Exercise instructions
Once the line with "Remote modules - Stats: [875,112,1214,305]" is found in the entries below, print it and each following line exactly, stopping after the line with "campaign.log: [593,244,626,286] ->"; print nothing else.

Information
--

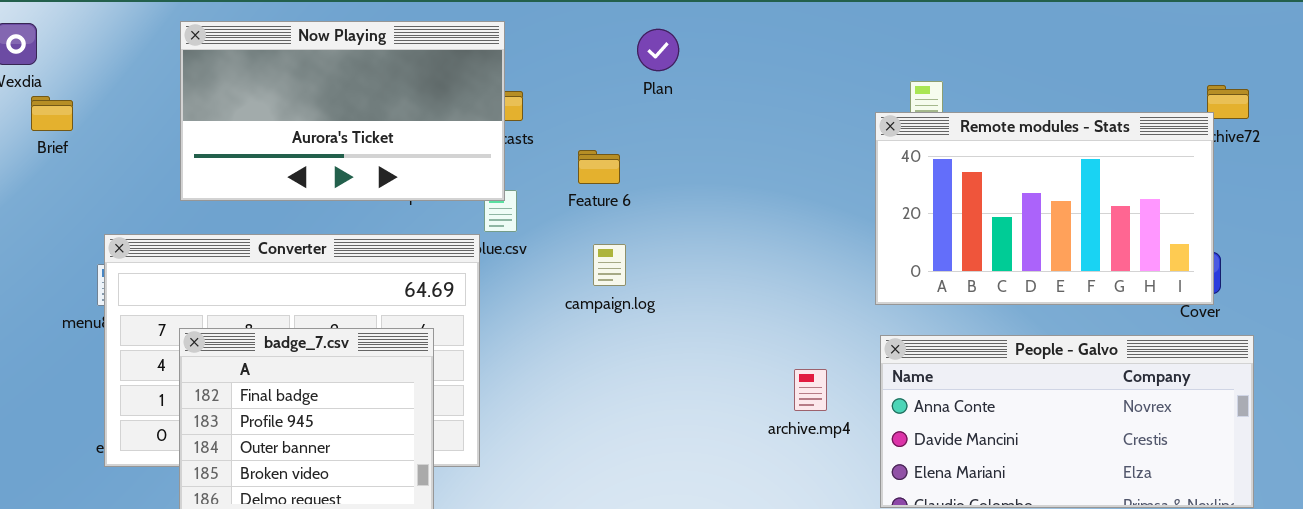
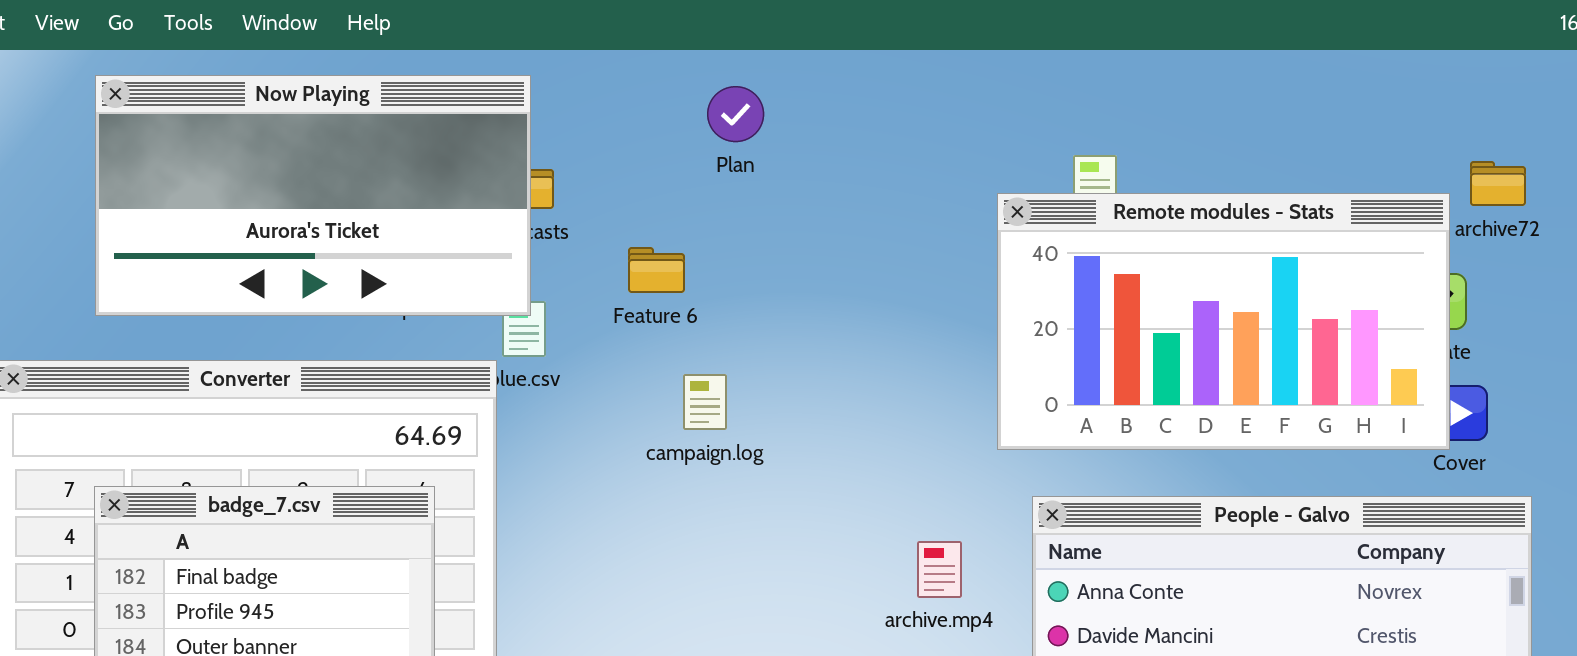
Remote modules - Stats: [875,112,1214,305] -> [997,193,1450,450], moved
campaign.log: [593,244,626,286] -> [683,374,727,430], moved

--

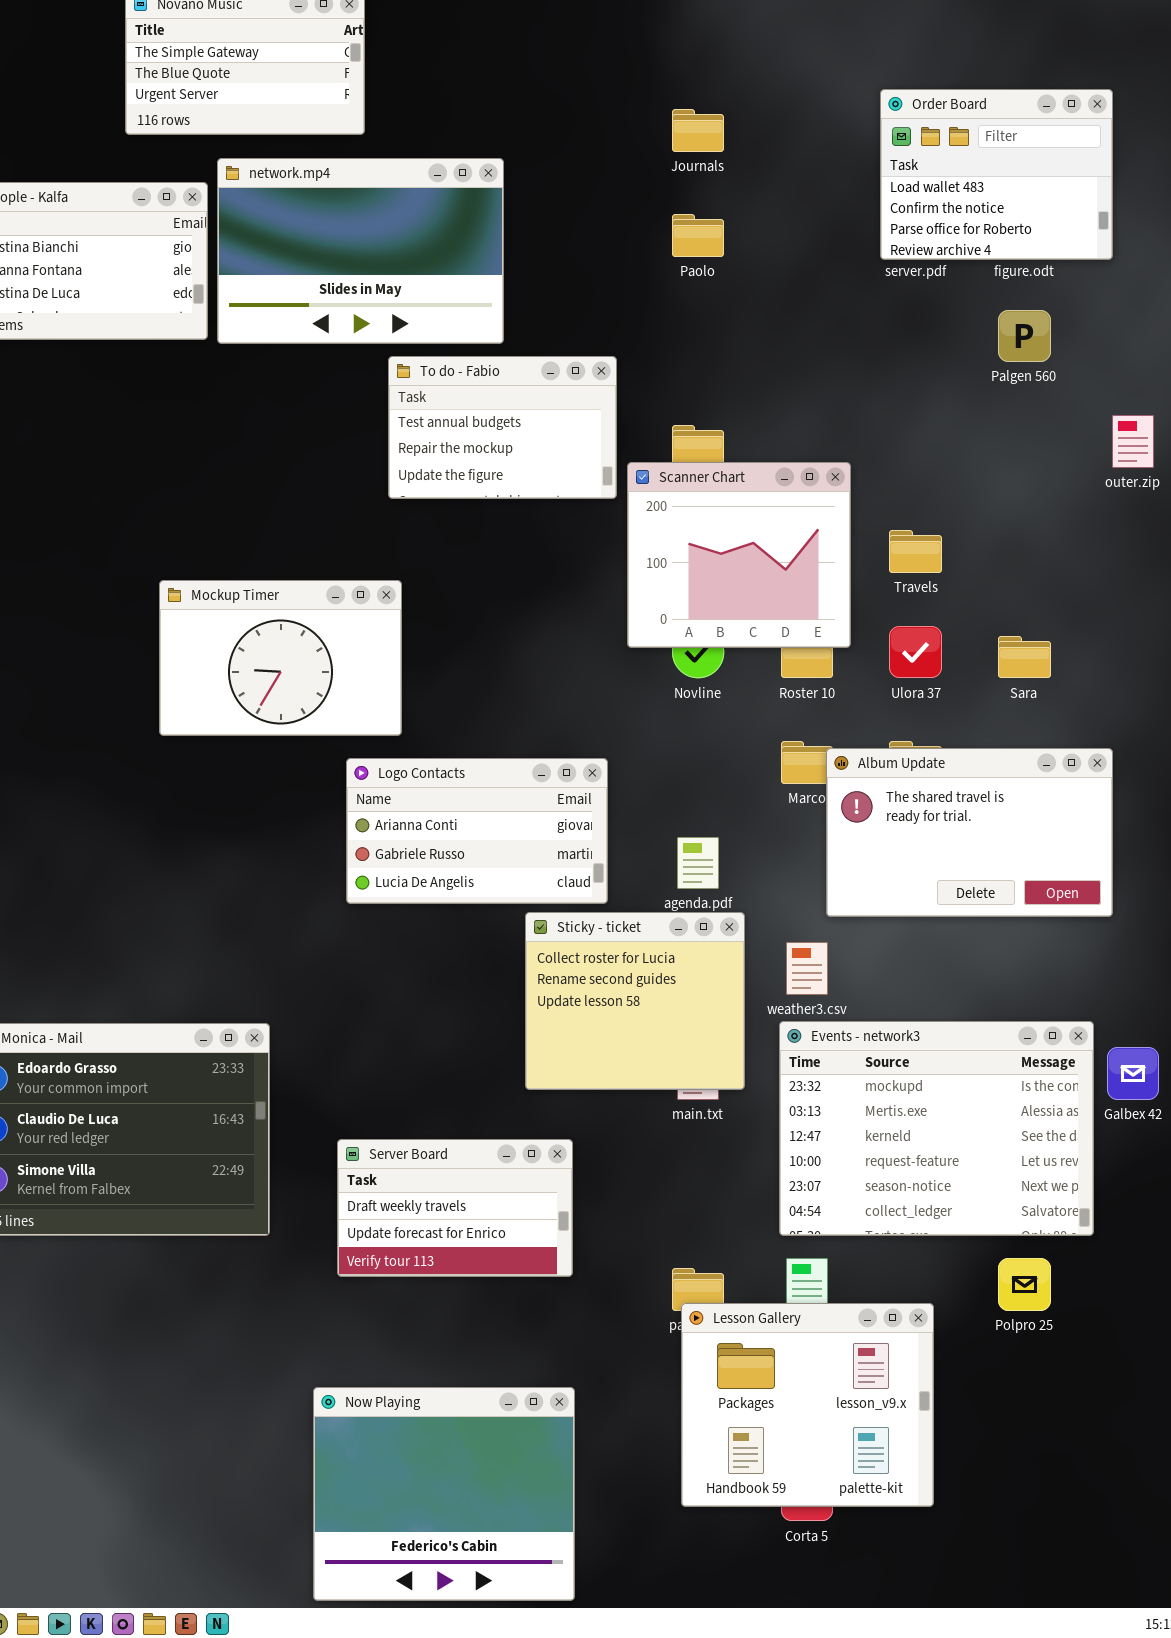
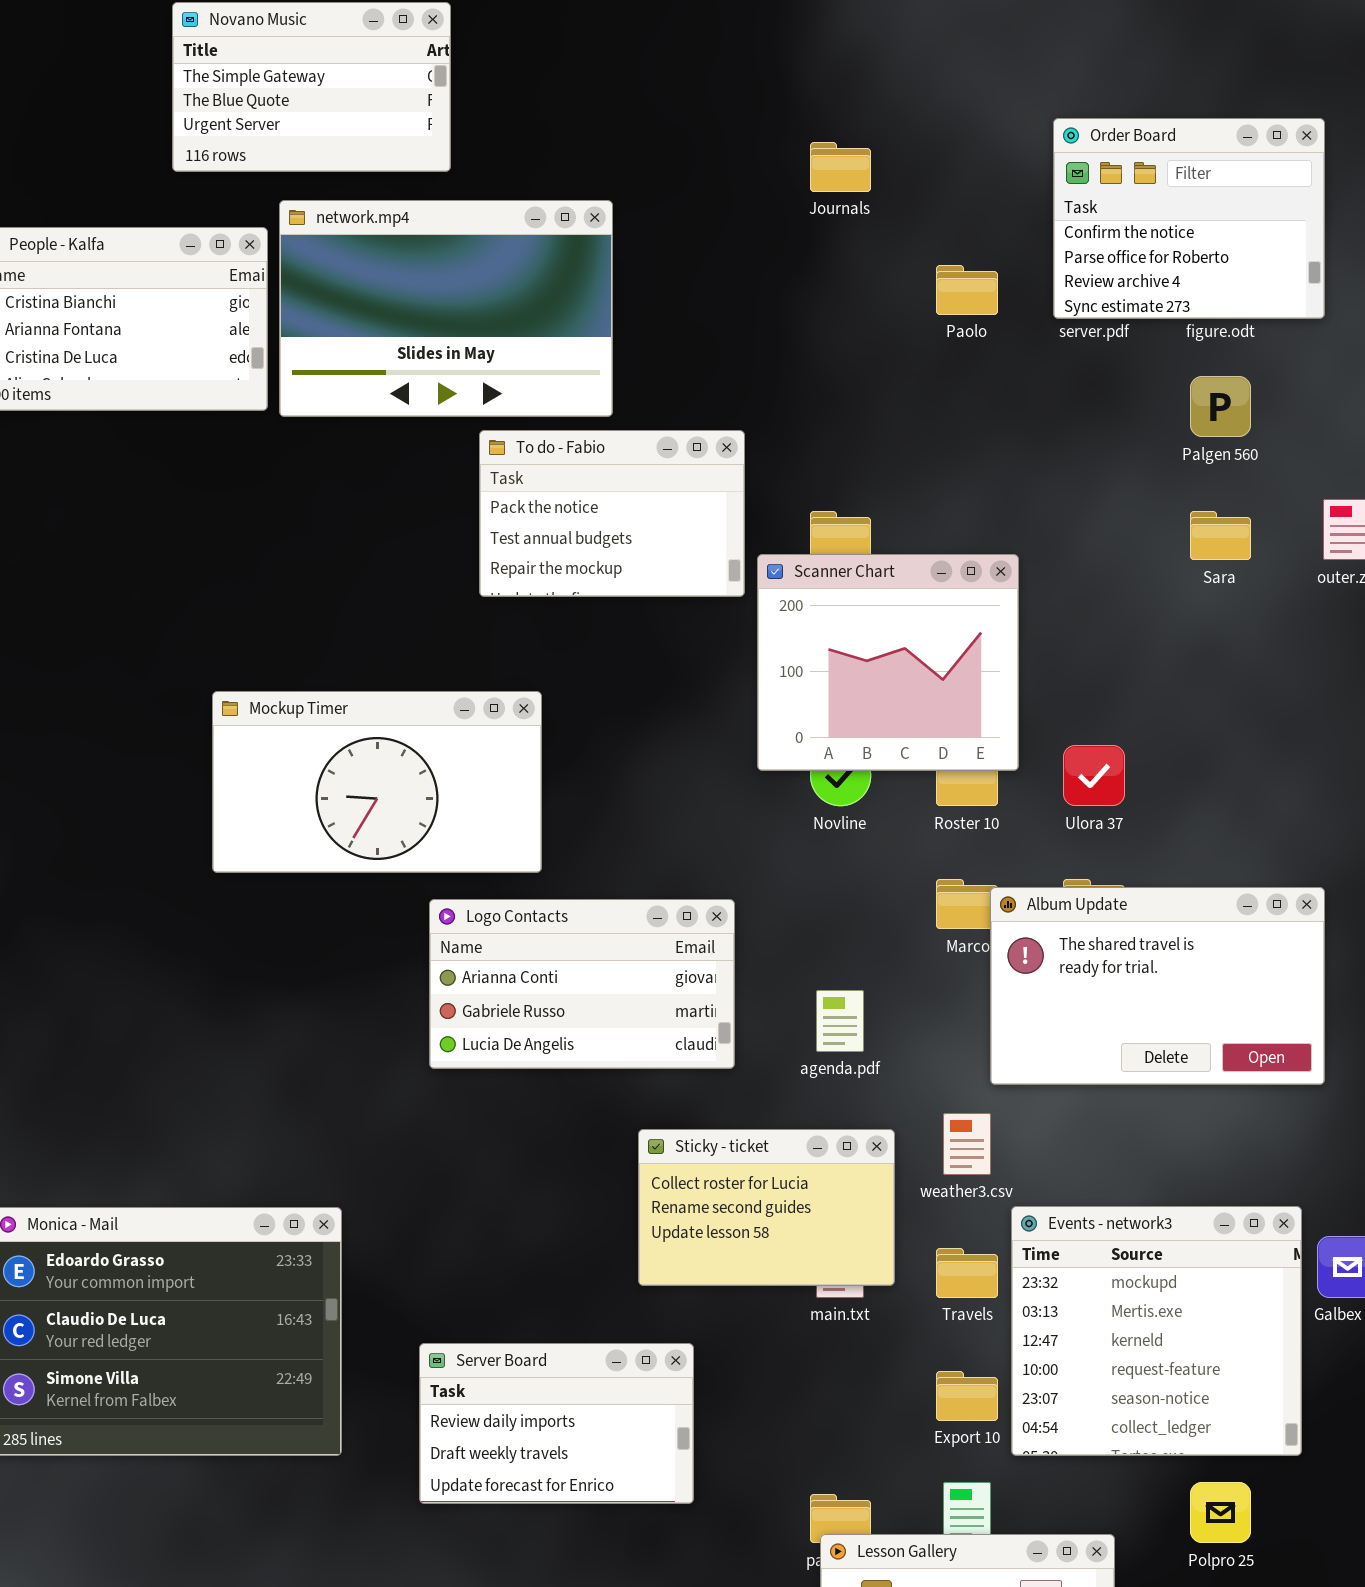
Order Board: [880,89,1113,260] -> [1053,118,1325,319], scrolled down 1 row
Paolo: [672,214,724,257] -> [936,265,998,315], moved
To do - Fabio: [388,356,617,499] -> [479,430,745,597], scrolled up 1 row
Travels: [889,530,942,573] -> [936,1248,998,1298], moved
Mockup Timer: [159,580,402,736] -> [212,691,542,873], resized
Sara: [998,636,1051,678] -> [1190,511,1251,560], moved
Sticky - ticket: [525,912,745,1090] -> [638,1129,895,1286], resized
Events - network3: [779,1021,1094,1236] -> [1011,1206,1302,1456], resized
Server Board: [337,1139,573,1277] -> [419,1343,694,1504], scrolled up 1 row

--

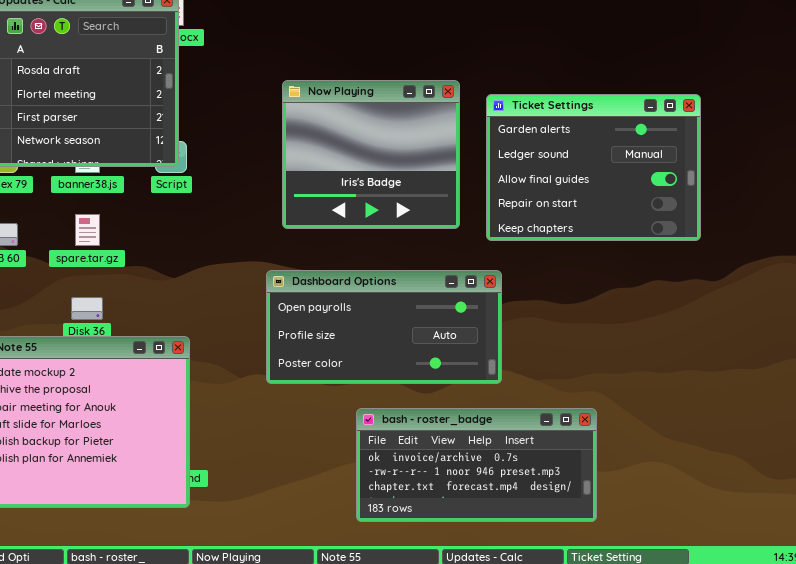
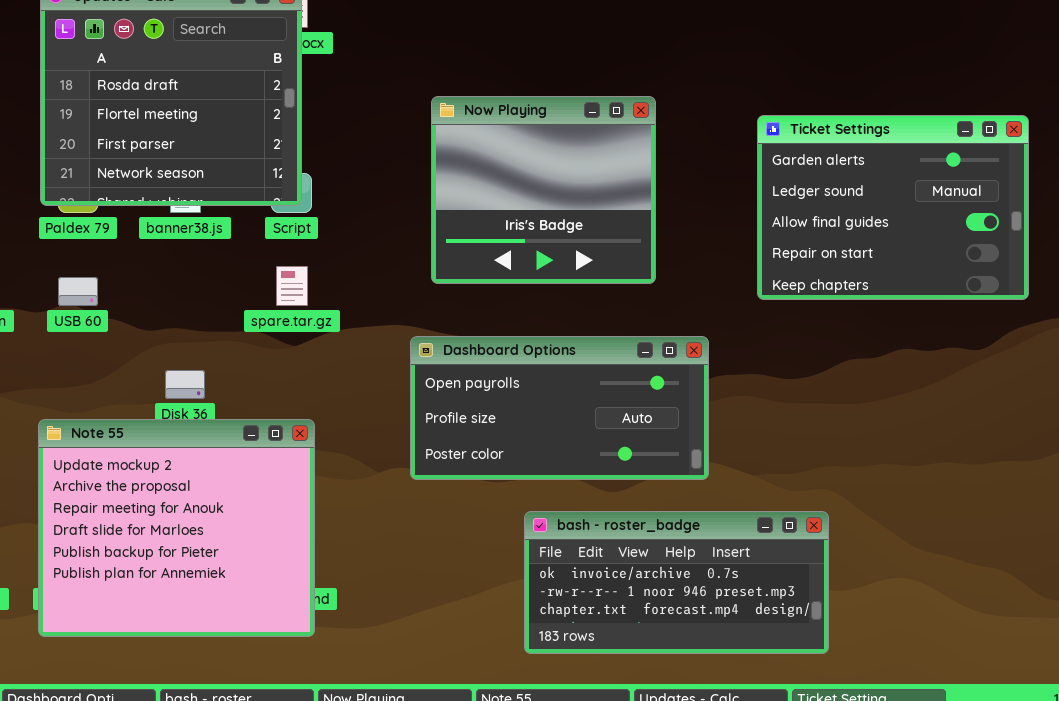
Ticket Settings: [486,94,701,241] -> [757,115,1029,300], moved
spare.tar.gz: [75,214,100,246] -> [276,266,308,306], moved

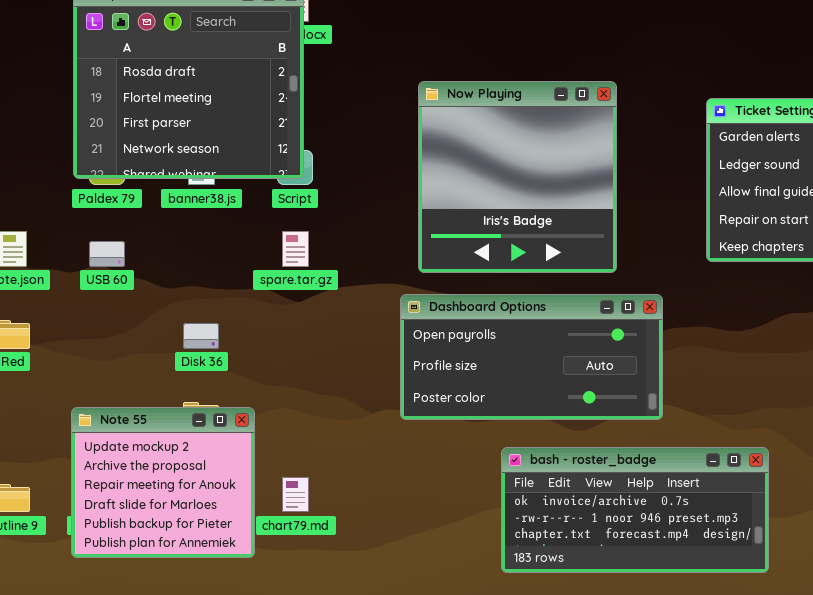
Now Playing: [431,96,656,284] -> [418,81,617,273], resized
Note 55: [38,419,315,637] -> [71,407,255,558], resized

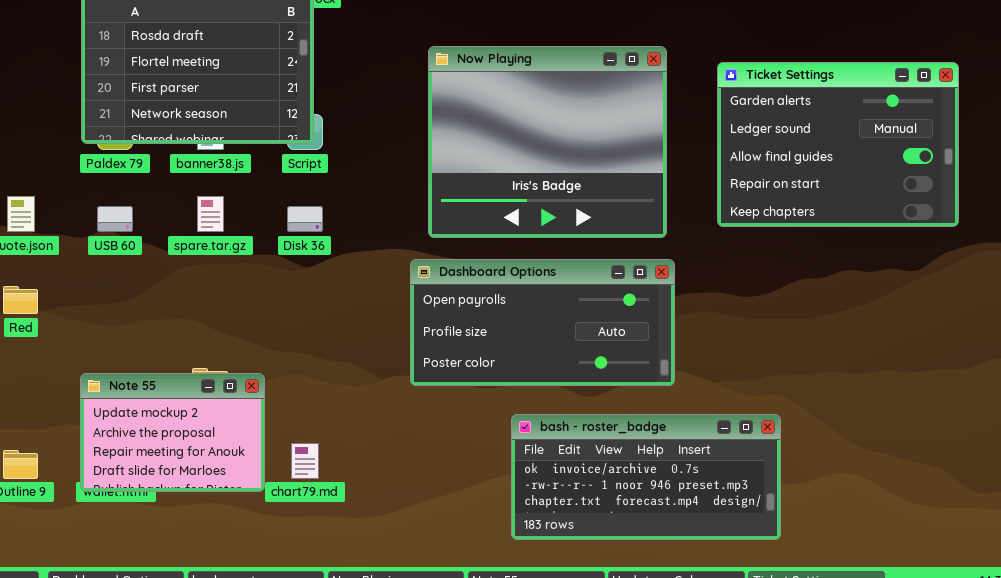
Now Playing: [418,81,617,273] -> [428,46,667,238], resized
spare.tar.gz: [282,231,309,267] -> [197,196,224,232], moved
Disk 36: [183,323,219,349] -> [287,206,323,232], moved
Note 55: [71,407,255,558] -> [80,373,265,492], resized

--

Output for this task
Remote modules - Stats: [875,112,1214,305] -> [997,193,1450,450], moved
campaign.log: [593,244,626,286] -> [683,374,727,430], moved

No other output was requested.